> What you are asked to do:
Consider the entries below. Count the lines holding the string "round" and state the number only.

*** Opening Data records ***

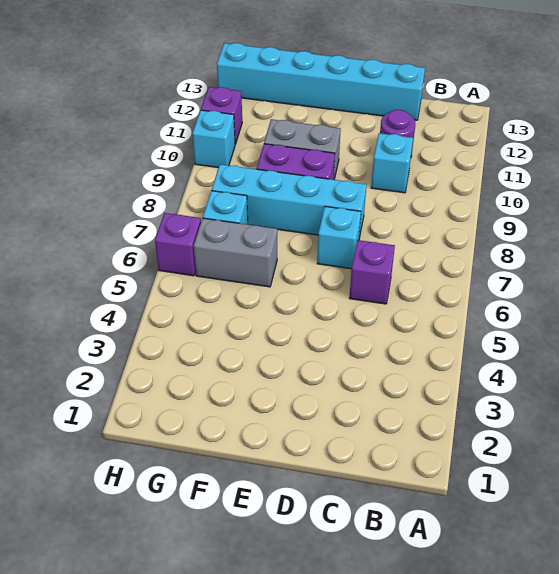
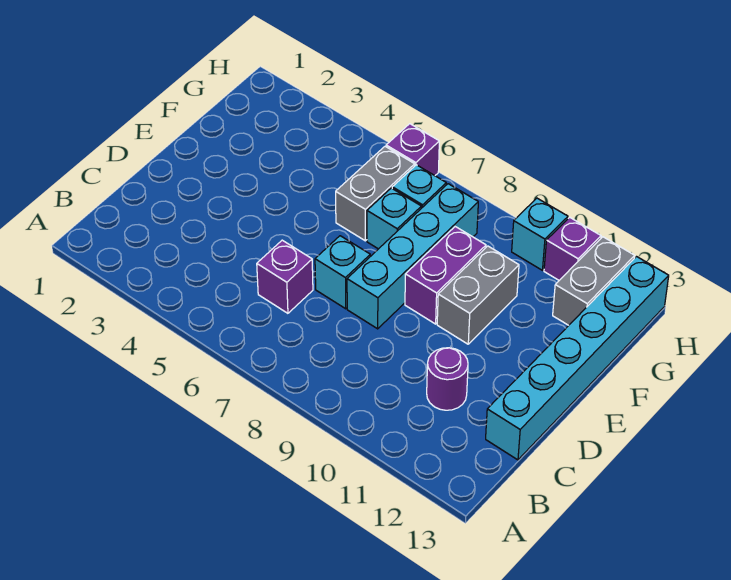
cyan brick C10 level 1 -> cyan brick F7 level 1
none -> grey brick G12:H12 level 1

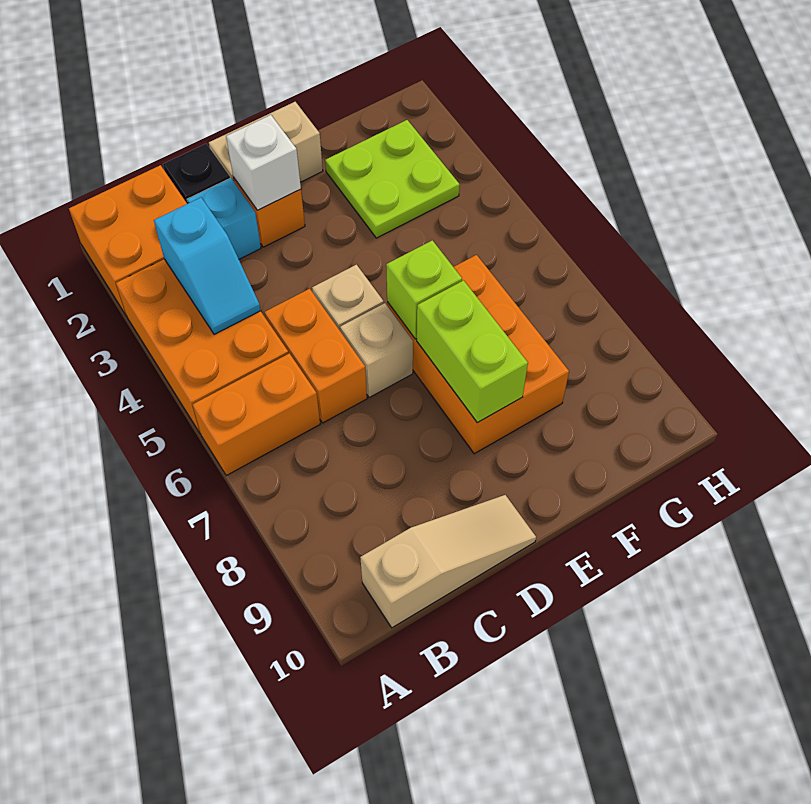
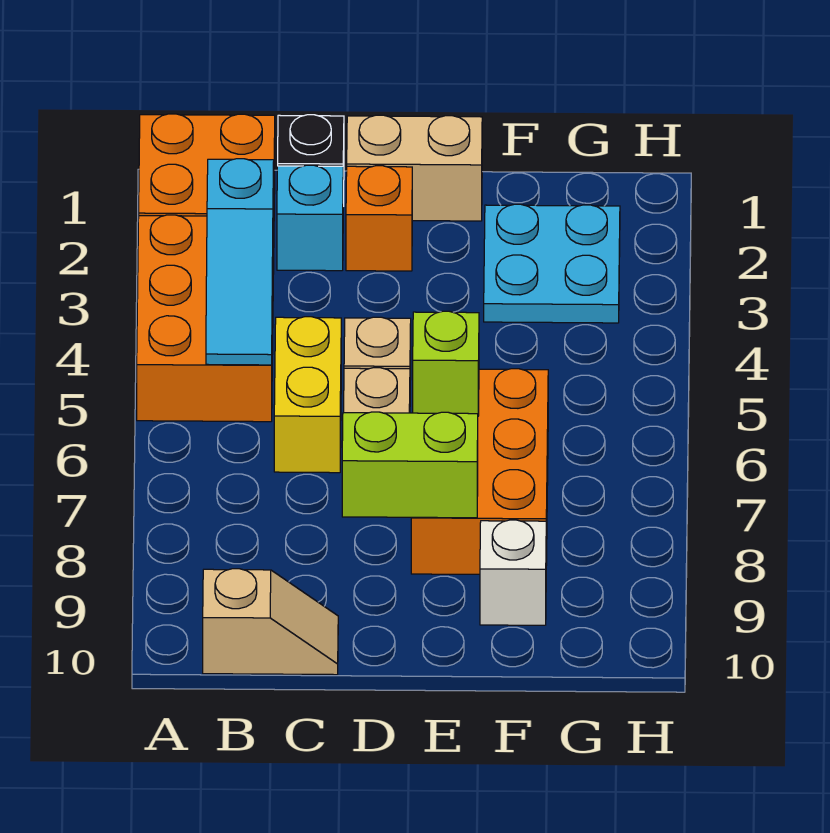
orange brick A6:B6 level 1 -> none
cyan slope B3:B4 level 2 top 3 -> cyan slope B3:B5 level 2 top 3
tan slope B10:D10 level 1 top B -> tan slope B10:C10 level 1 top B
orange brick C5:C6 level 1 -> yellow brick C5:C6 level 1
white brick D2 level 2 -> white brick F9 level 1
lime brick E7:E8 level 2 -> lime brick D8:E8 level 2
lime plate F2:G3 level 1 -> cyan plate F2:G3 level 1

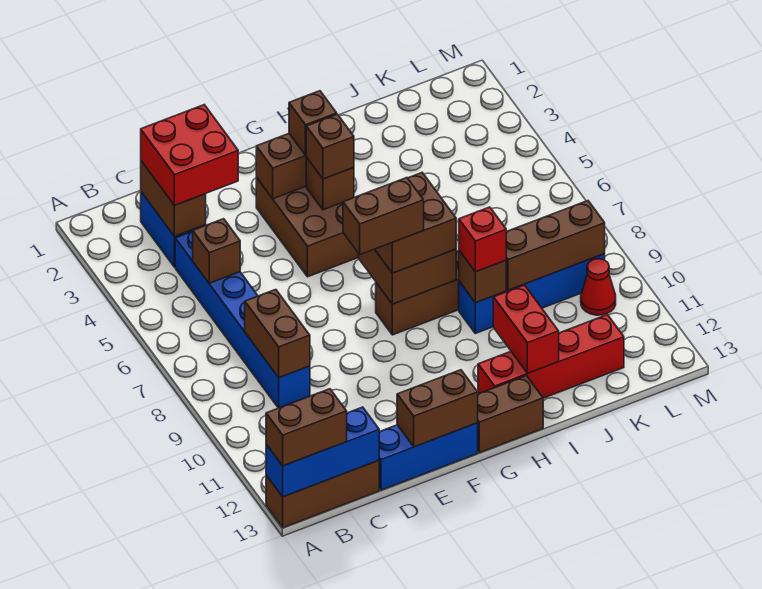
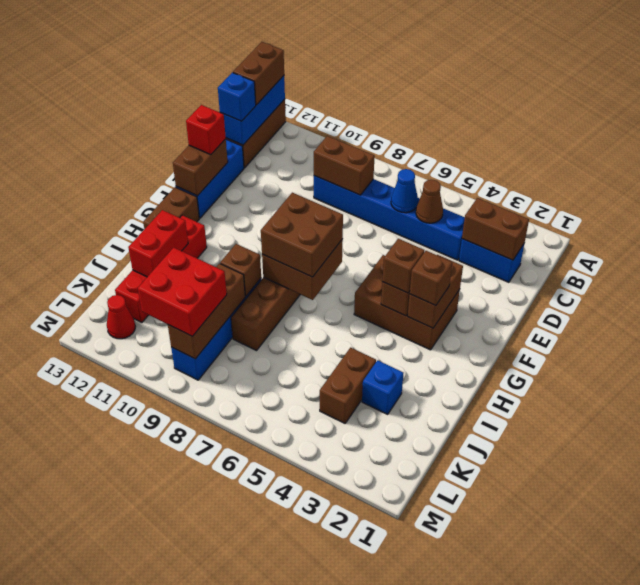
red brick C2:D3 level 3 -> red brick K9:L10 level 3
brown brick C5 level 2 -> brown cone C5 level 2
none -> blue cone C6 level 2
none -> blue brick C13 level 3
brown brick F8:G8 level 4 -> brown brick J4:K4 level 1
red brick I9 level 3 -> red brick E13 level 3
red brick I11:I12 level 2 -> red brick I12:J12 level 2
none -> blue brick J3 level 1
red cone L10 level 1 -> red cone L12 level 1

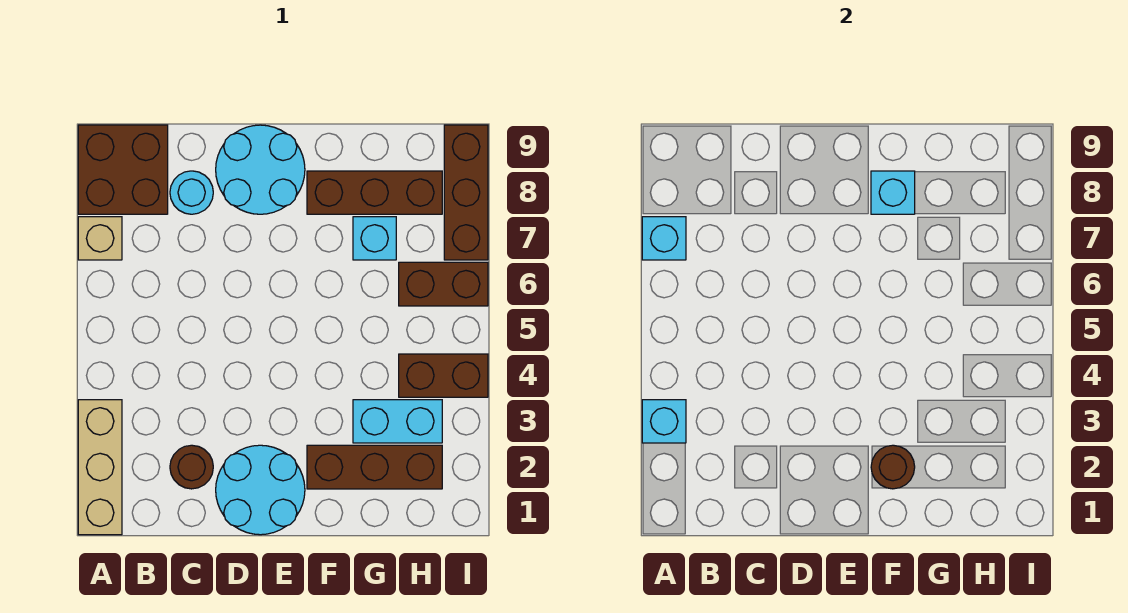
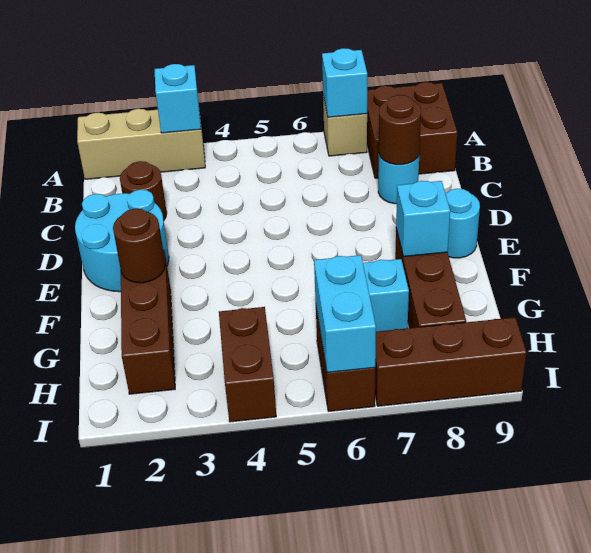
none -> brown round brick C8 level 2
cyan round brick D8:E9 level 1 -> cyan round brick E9 level 1
cyan brick G3:H3 level 1 -> cyan brick H6:I6 level 2

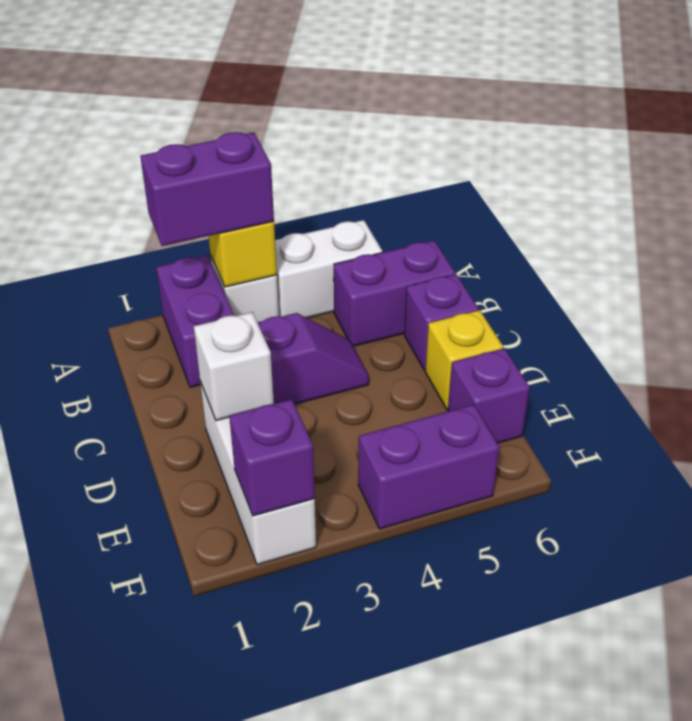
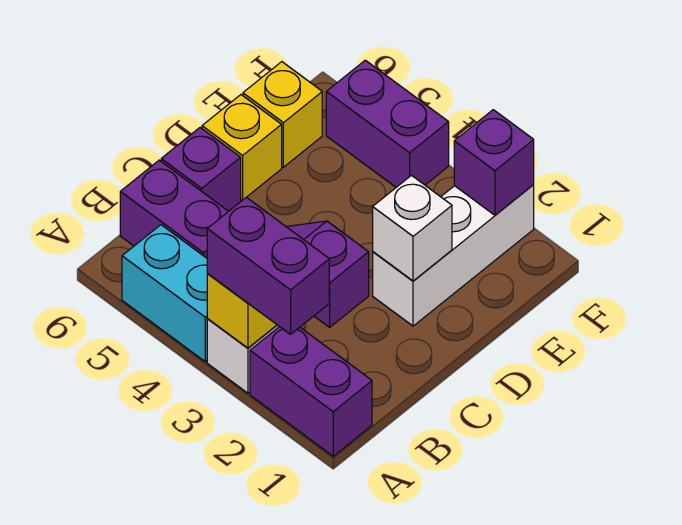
purple brick A2:B2 level 1 -> purple brick A1:A2 level 1
white brick A4:A5 level 1 -> cyan brick A4:A5 level 1
purple brick E6 level 1 -> yellow brick E6 level 1

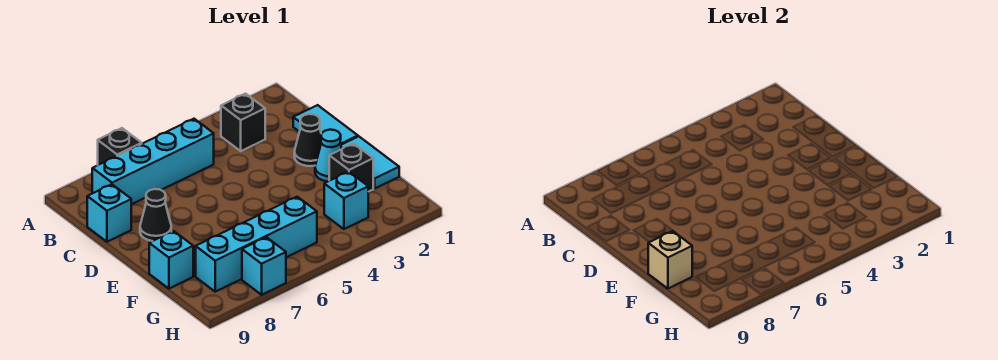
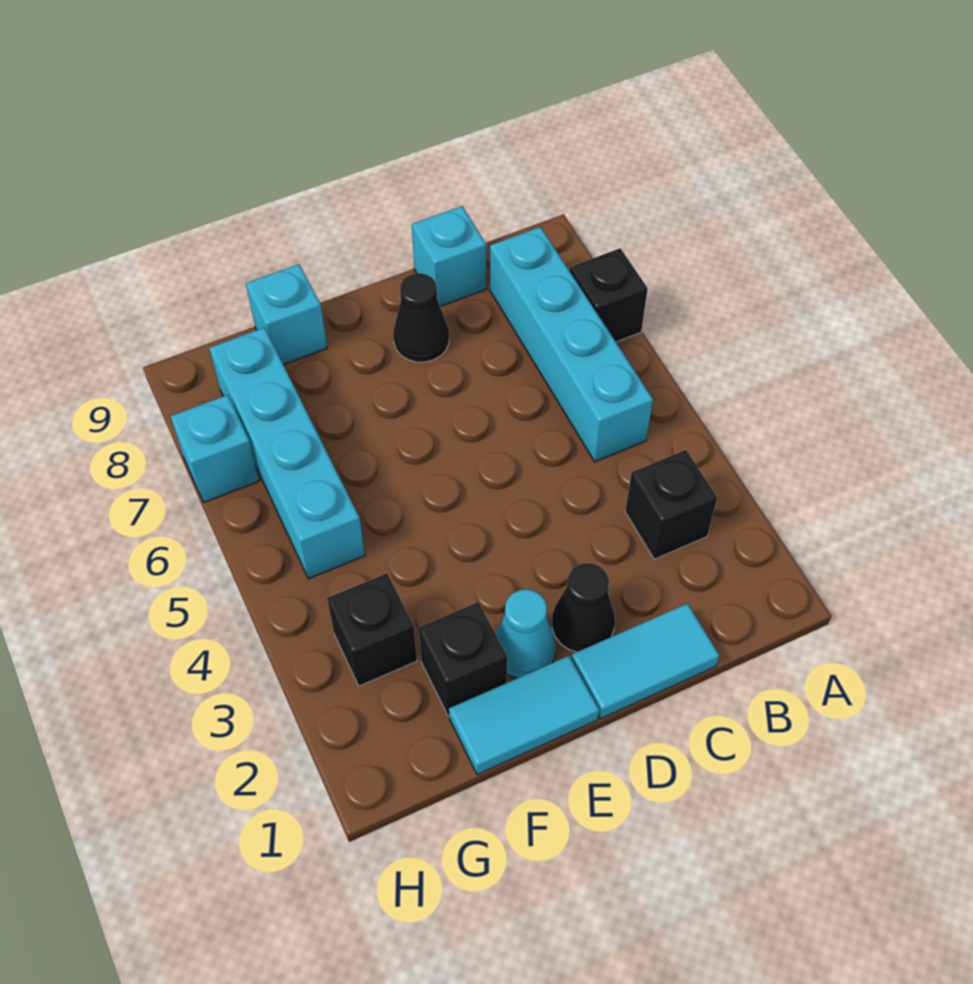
tan brick F9 level 2 -> none
cyan brick G3 level 1 -> black brick G3 level 1

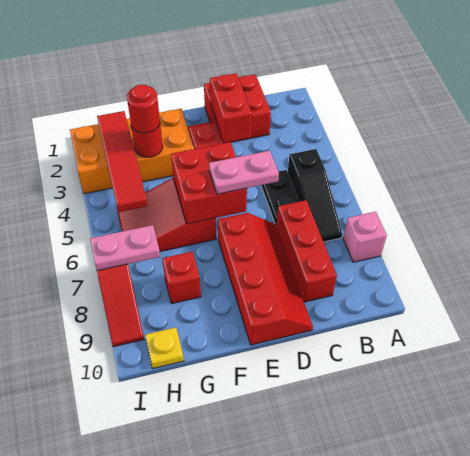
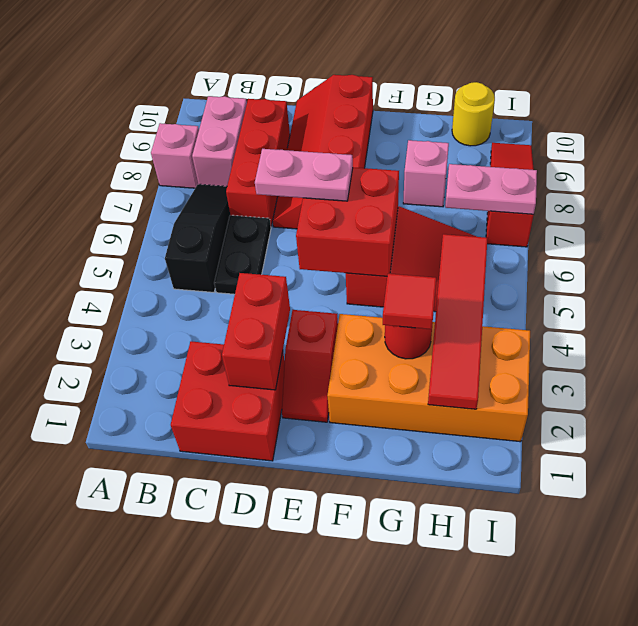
none -> pink brick B8:B9 level 1
red round brick G3 level 3 -> red tile G3 level 3
red brick G8 level 1 -> pink brick G8 level 1
yellow plate H10 level 1 -> yellow round brick H10 level 1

*** Closing Data records ***

> Solution to this exercise:
4